▶ [Work order]
The entries are to be repeated exactly, with all pictures omitted.

▶ [Working data]
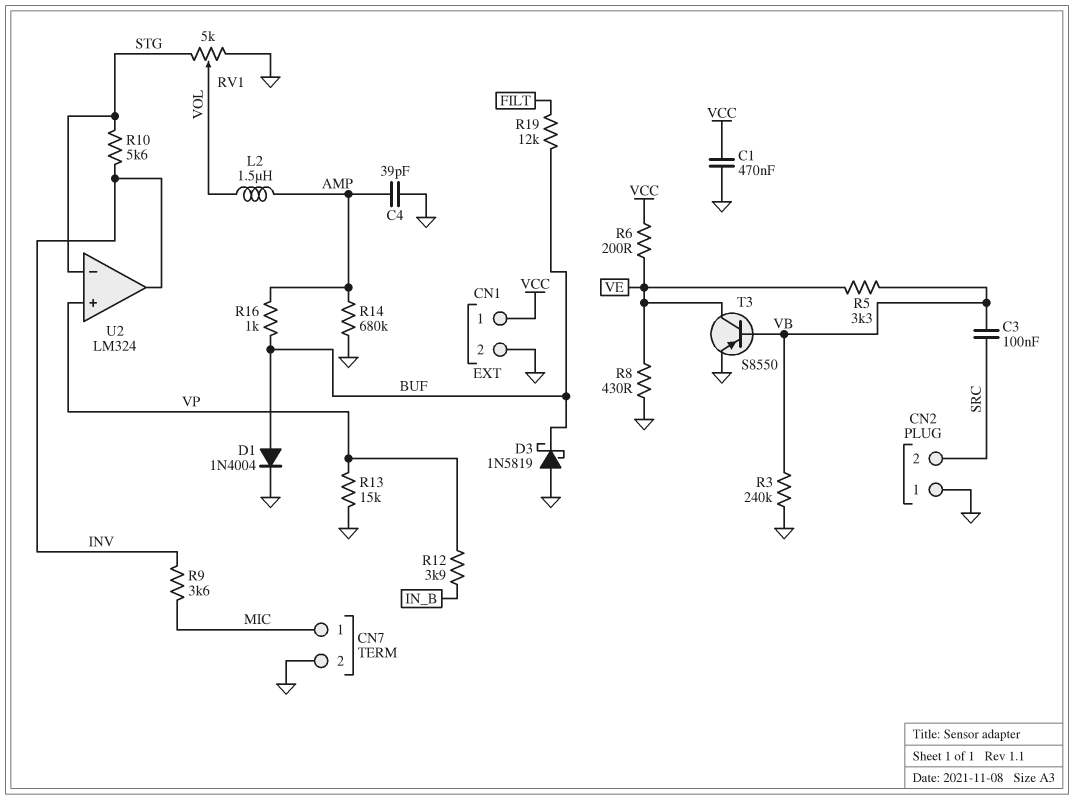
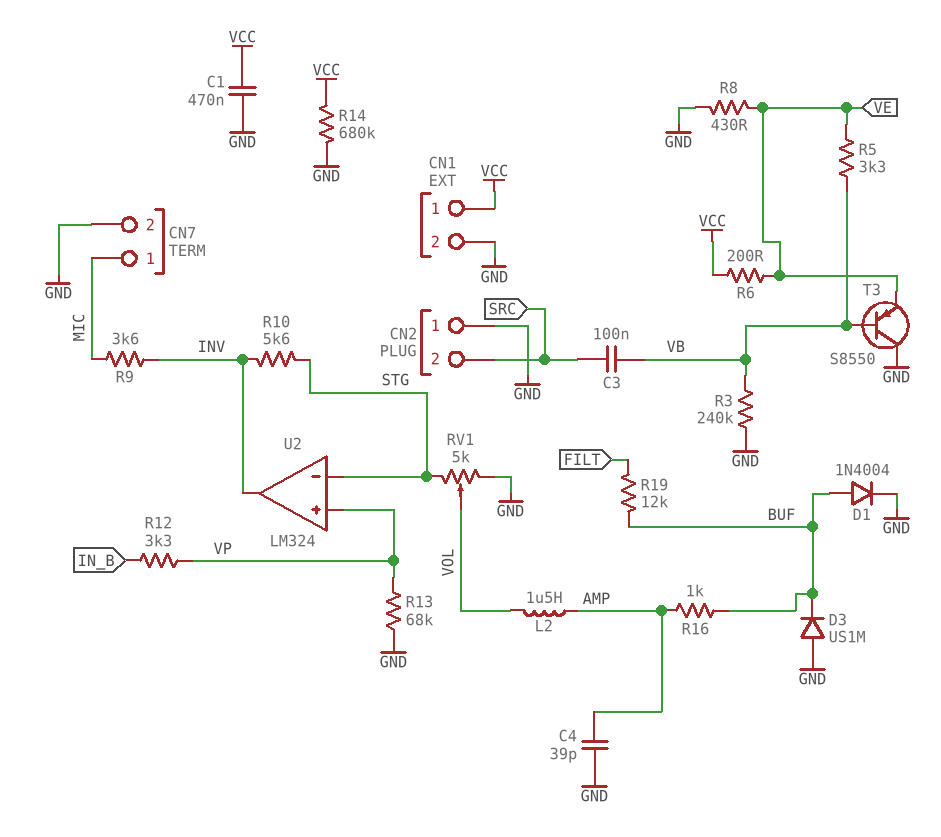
D3: schottky 1N5819 (A GND, K BUF) -> diode US1M (A GND, K BUF)
R12: 3.9k (IN_B, VP) -> 3.3k (IN_B, VP)
R13: 15k (GND, VP) -> 68k (GND, VP)
R14: 680k (AMP, GND) -> 680k (GND, VCC)
T3: PNP S8550 (B VB, C VE, E GND) -> PNP S8550 (B VB, C GND, E VE)

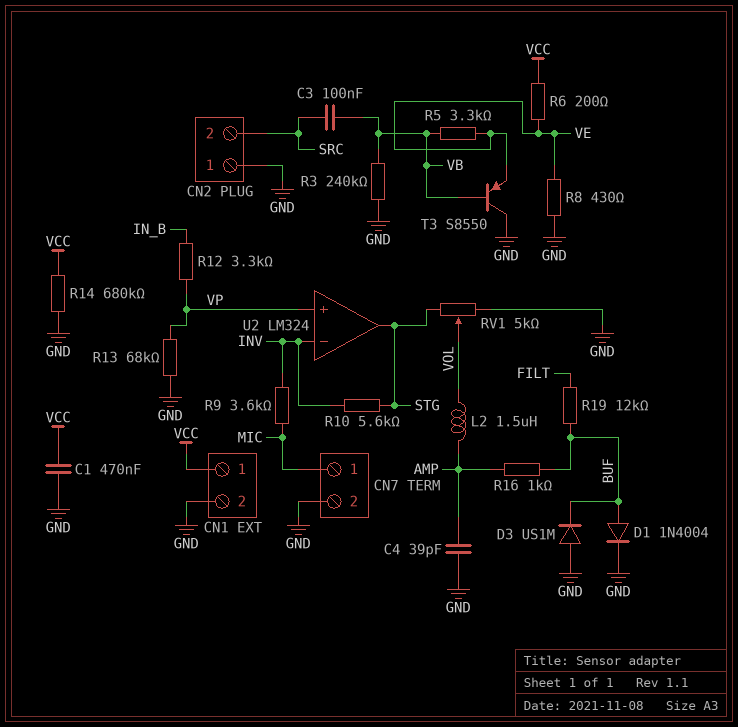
U2 pin in-: STG -> INV
U2 pin out: INV -> STG

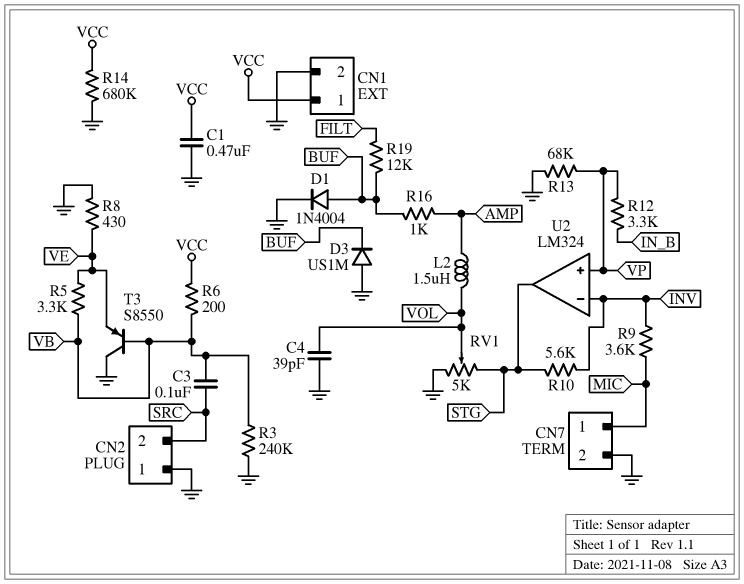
C4: 39pF (AMP, GND) -> 39pF (GND, VOL)
R6: 200 (VCC, VE) -> 200 (VB, VCC)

▶ [Task output]
D3: schottky 1N5819 (A GND, K BUF) -> diode US1M (A GND, K BUF)
R12: 3.9k (IN_B, VP) -> 3.3k (IN_B, VP)
R13: 15k (GND, VP) -> 68k (GND, VP)
R14: 680k (AMP, GND) -> 680k (GND, VCC)
T3: PNP S8550 (B VB, C VE, E GND) -> PNP S8550 (B VB, C GND, E VE)

U2 pin in-: STG -> INV
U2 pin out: INV -> STG

C4: 39pF (AMP, GND) -> 39pF (GND, VOL)
R6: 200 (VCC, VE) -> 200 (VB, VCC)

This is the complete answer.